#### Assignment:
Copy, exactly as written, the lines that begin at the one containing "blue glue stick: 3 -> 5" and end at the one containing "yellow house: 1 -> 2". Skip any pictures in the data below.

#### Records for this exercise:
━━━

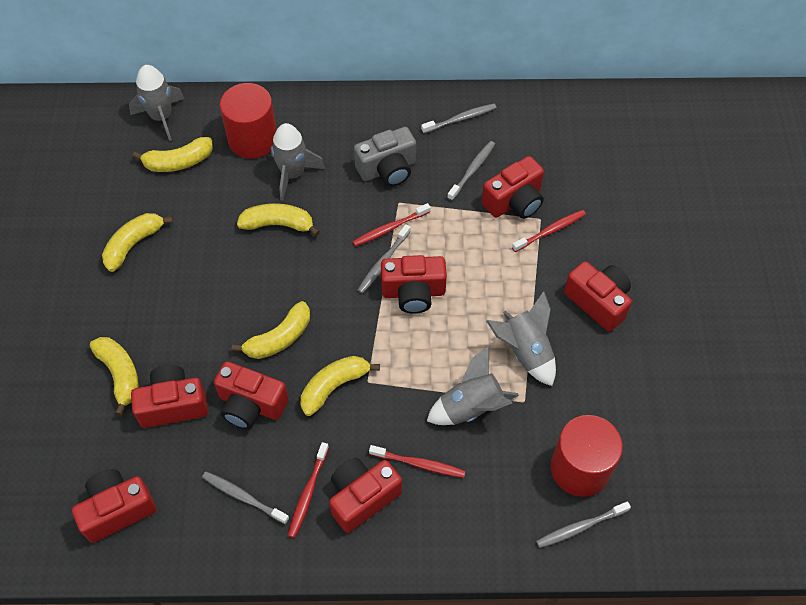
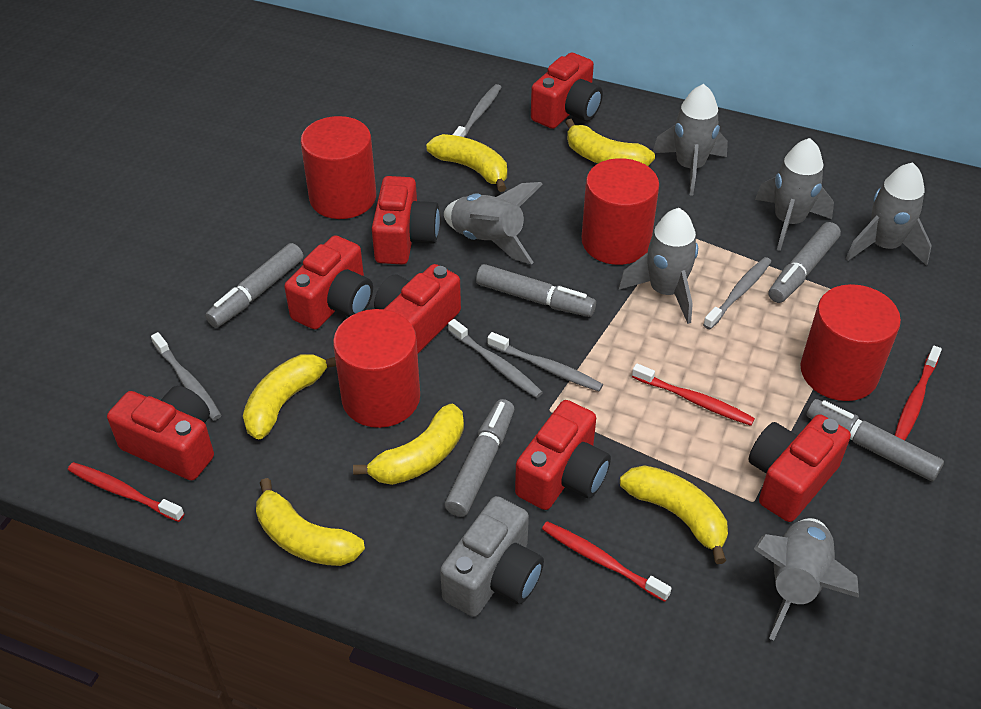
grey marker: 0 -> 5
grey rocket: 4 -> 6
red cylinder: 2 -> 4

━━━

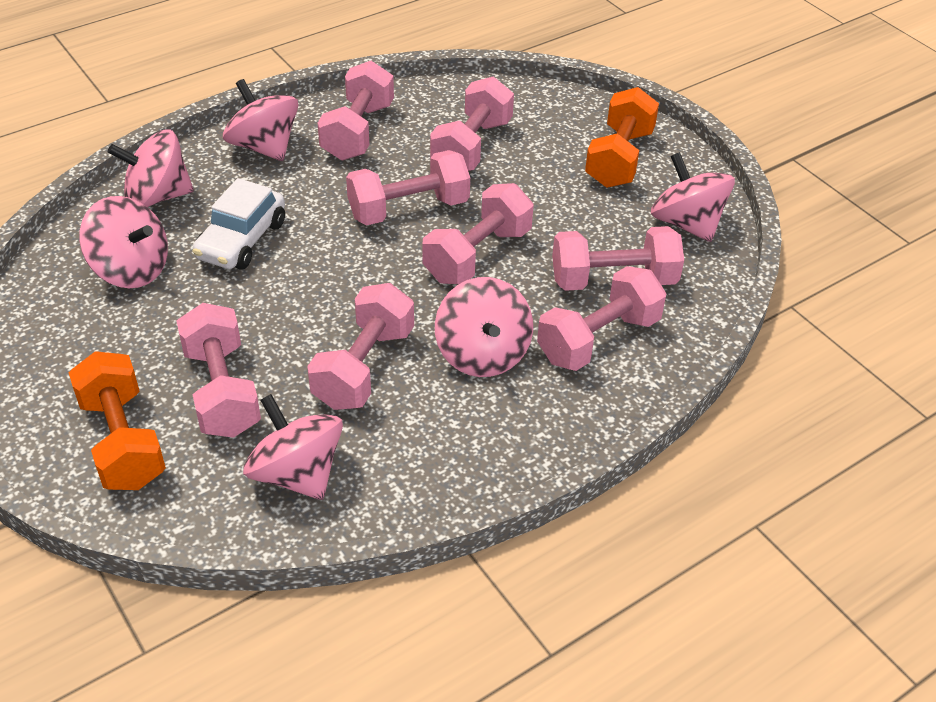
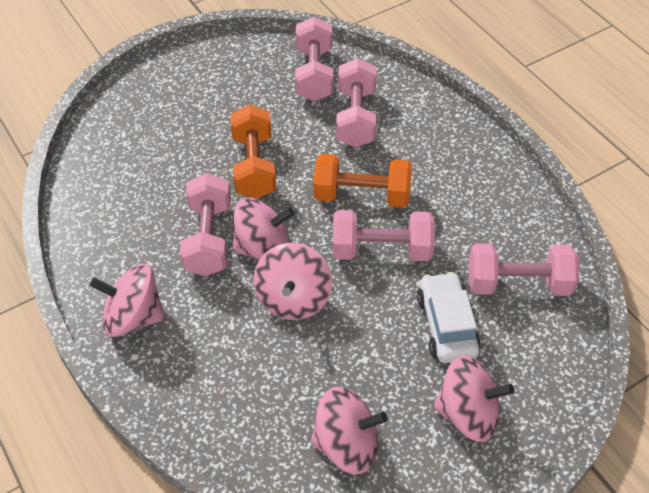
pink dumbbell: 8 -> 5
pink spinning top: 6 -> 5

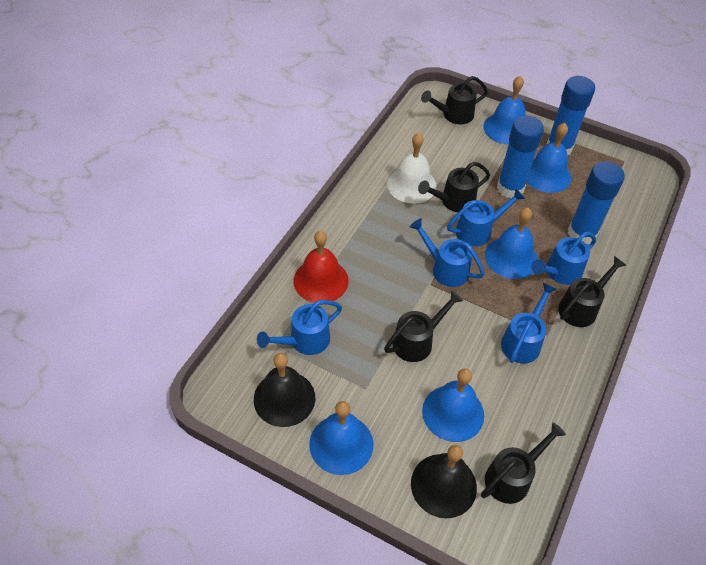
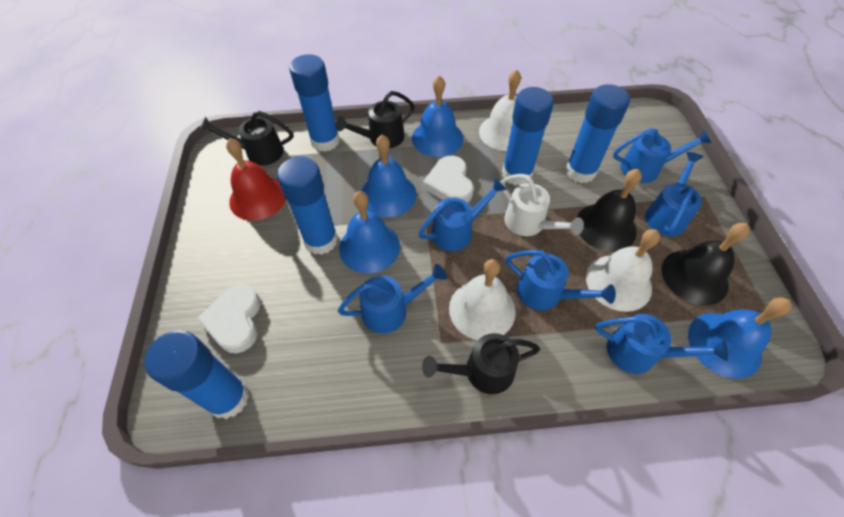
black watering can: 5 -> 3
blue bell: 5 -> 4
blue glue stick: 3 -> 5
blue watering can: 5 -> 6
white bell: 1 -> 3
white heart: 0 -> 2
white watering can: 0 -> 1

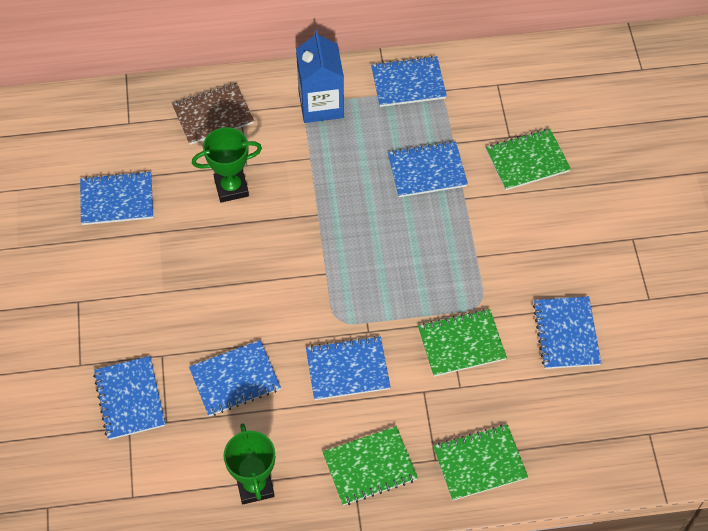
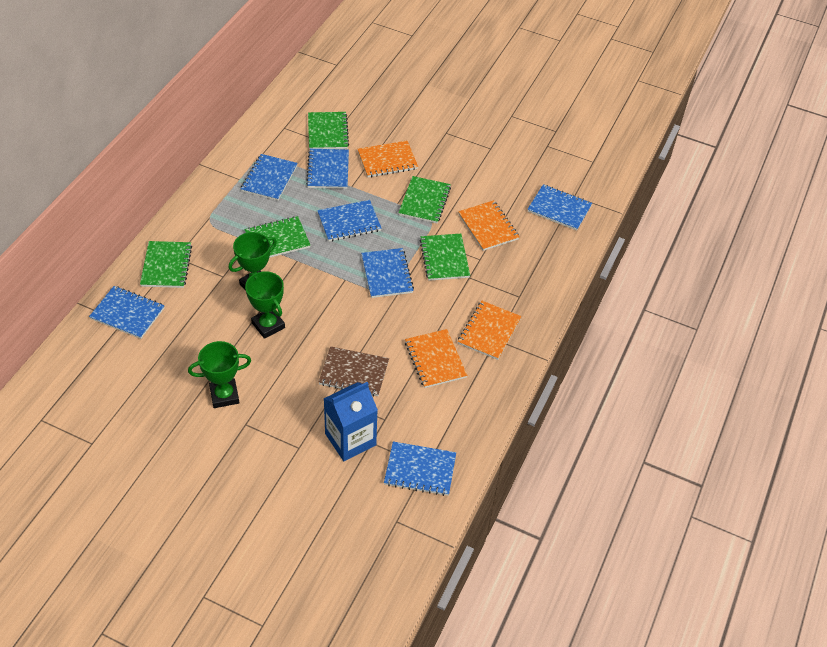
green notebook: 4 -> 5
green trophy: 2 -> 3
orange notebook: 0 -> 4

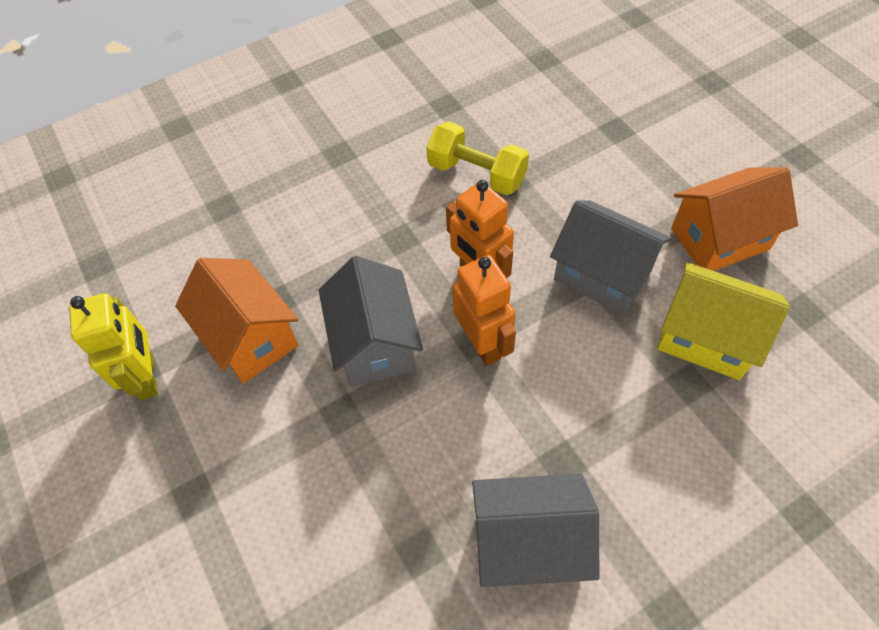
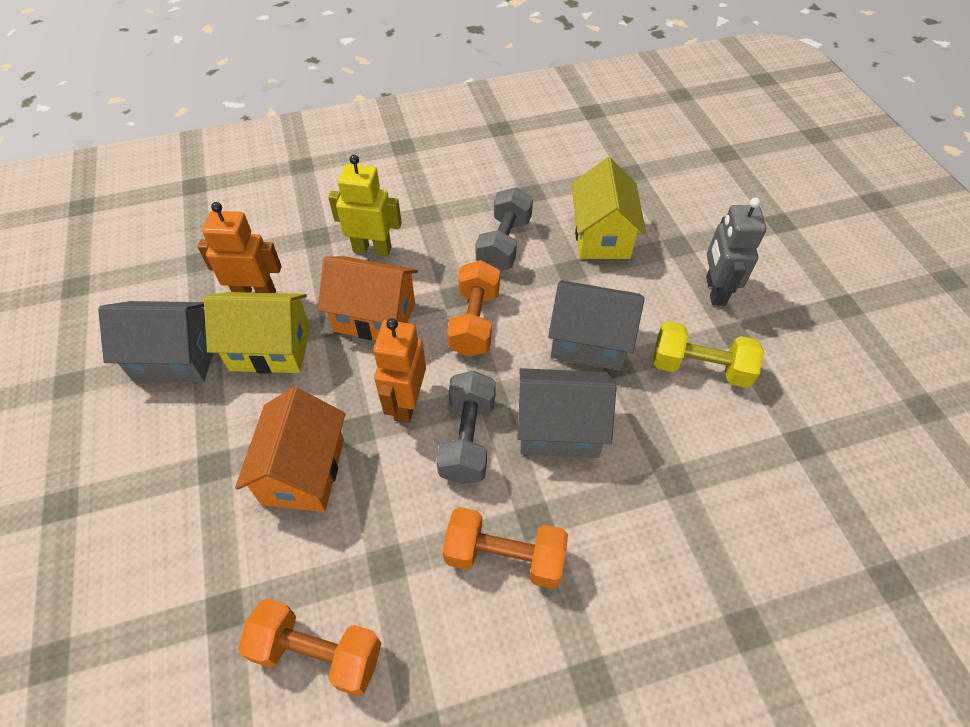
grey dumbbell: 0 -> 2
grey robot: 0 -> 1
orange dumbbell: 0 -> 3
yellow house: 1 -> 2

━━━

#### Result of the task:
blue glue stick: 3 -> 5
blue watering can: 5 -> 6
white bell: 1 -> 3
white heart: 0 -> 2
white watering can: 0 -> 1

green notebook: 4 -> 5
green trophy: 2 -> 3
orange notebook: 0 -> 4

grey dumbbell: 0 -> 2
grey robot: 0 -> 1
orange dumbbell: 0 -> 3
yellow house: 1 -> 2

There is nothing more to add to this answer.